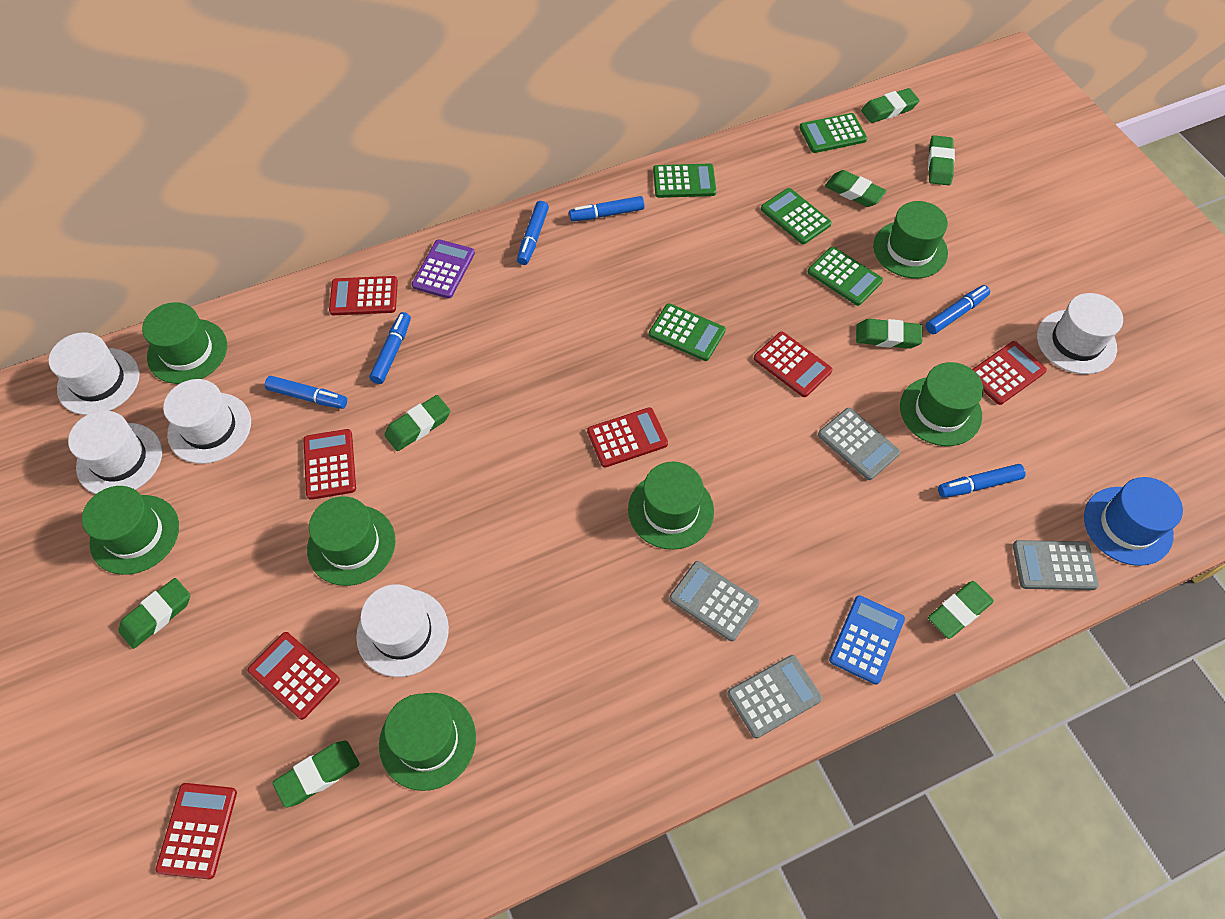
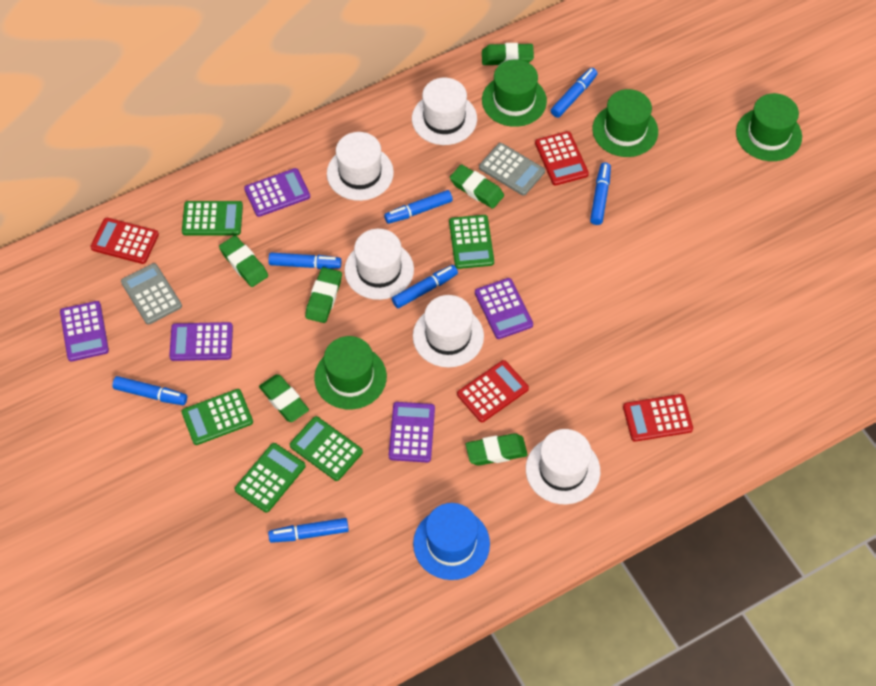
blue calculator: 1 -> 0
blue marker: 6 -> 7
green eraser: 8 -> 6
green hat: 7 -> 4
grey calculator: 4 -> 2
purple calculator: 1 -> 5
red calculator: 7 -> 4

============

## ABOUT THIS EXERCISE
Print exactly, and only, the lines of the material above that run from the one containing "blue marker: 6 -> 7" through its last line.

## PROBLEM SOLUTION
blue marker: 6 -> 7
green eraser: 8 -> 6
green hat: 7 -> 4
grey calculator: 4 -> 2
purple calculator: 1 -> 5
red calculator: 7 -> 4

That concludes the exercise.